Exactly as written, copy every line from the one containing "cyan brick D3:F3 level 1 -> none" through the end of the records, with the pictures left out.
☆ ☆ ☆ ☆ ☆
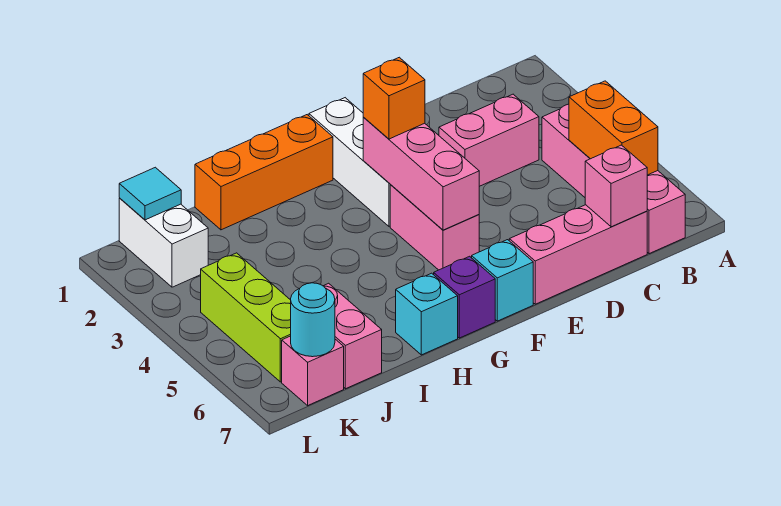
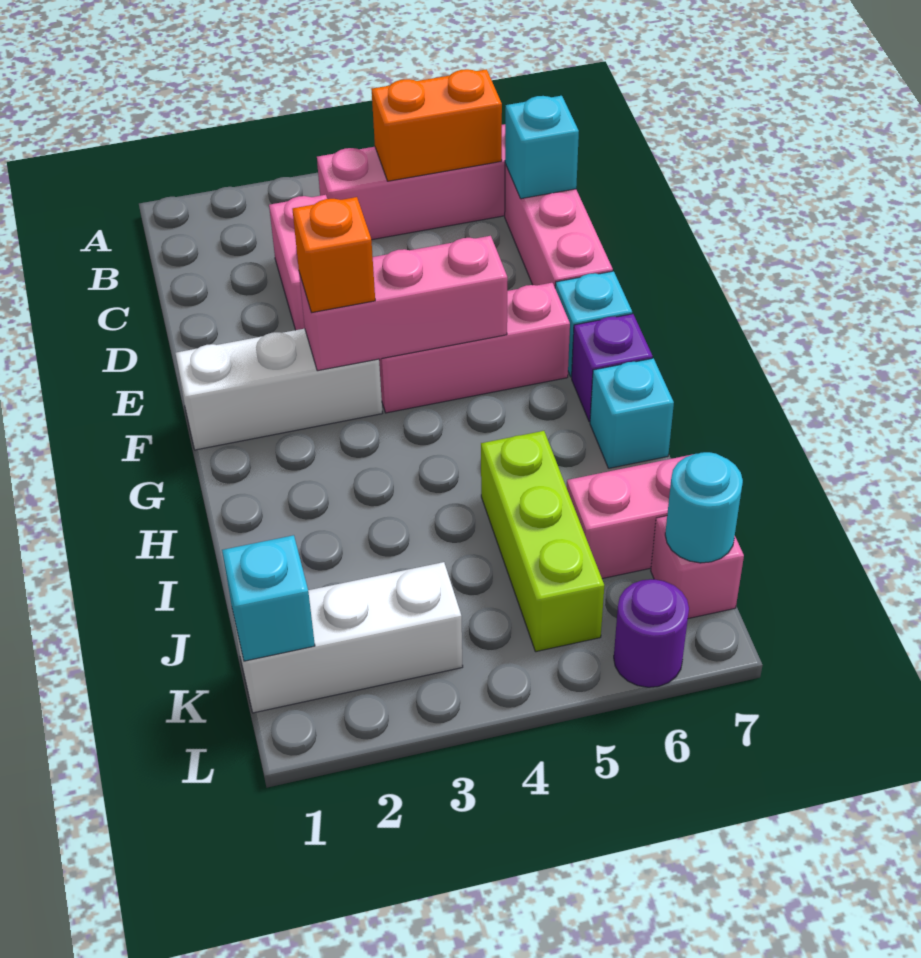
pink brick C7 level 2 -> cyan brick C7 level 2
pink brick F4:F5 level 1 -> pink brick F4:F6 level 1
orange brick G1:I1 level 1 -> none
white brick K1:K2 level 1 -> white brick K1:K3 level 1
cyan tile K1 level 2 -> cyan brick K1 level 2
lime brick K4:K6 level 1 -> lime brick I5:K5 level 1
none -> purple round brick L6 level 1

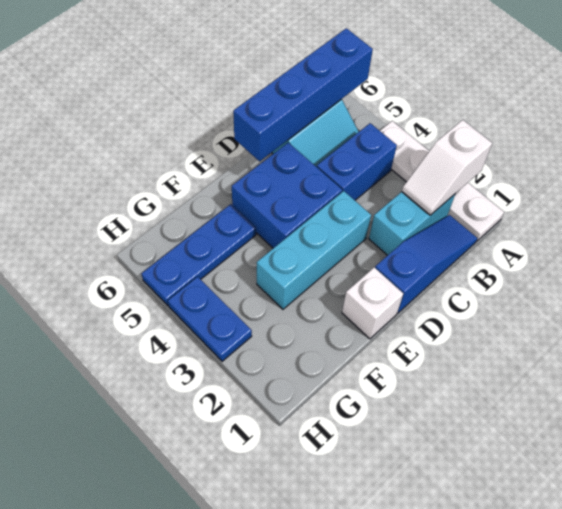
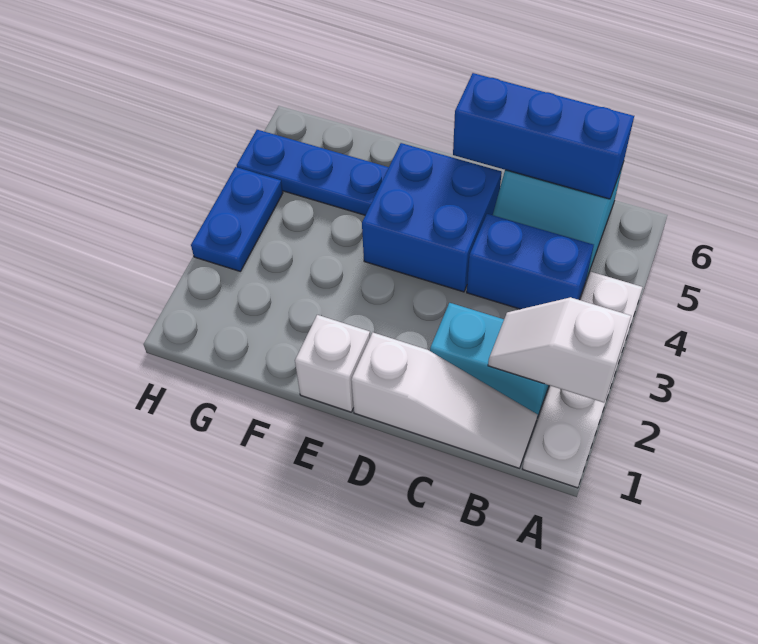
blue brick A6:D6 level 2 -> blue brick B6:D6 level 2
blue slope B1:D1 level 1 top D -> white slope B1:D1 level 1 top D
cyan brick D3:F3 level 1 -> none

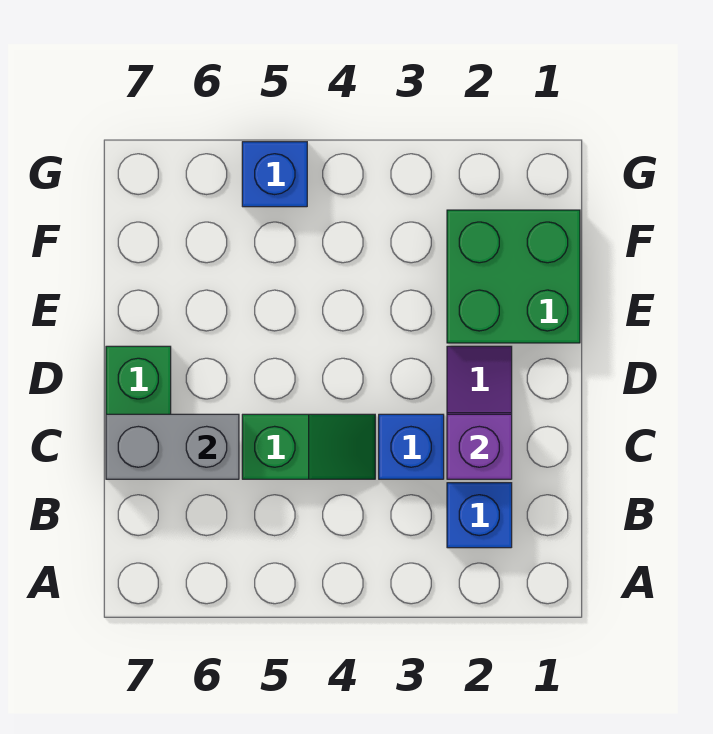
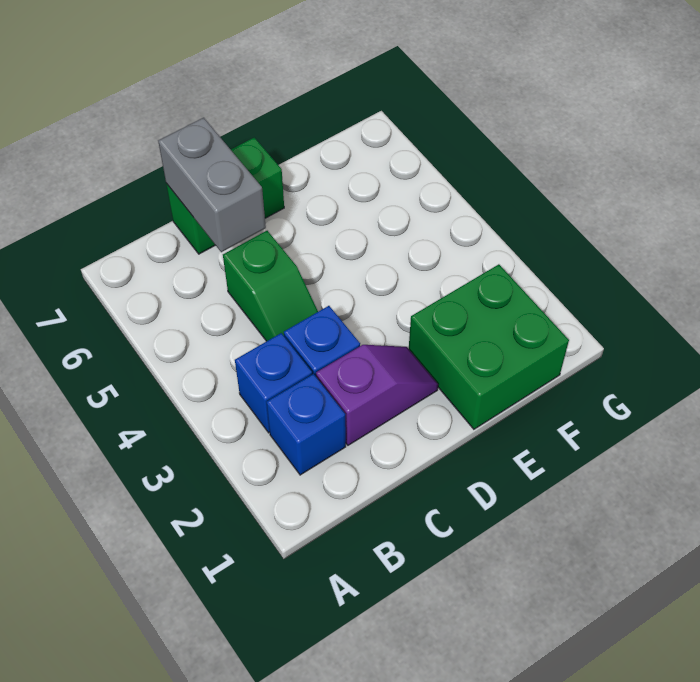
purple brick C2 level 2 -> none
blue brick G5 level 1 -> blue brick B3 level 1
☆ ☆ ☆ ☆ ☆
#### [EXERCISE OUTPUT]
cyan brick D3:F3 level 1 -> none

purple brick C2 level 2 -> none
blue brick G5 level 1 -> blue brick B3 level 1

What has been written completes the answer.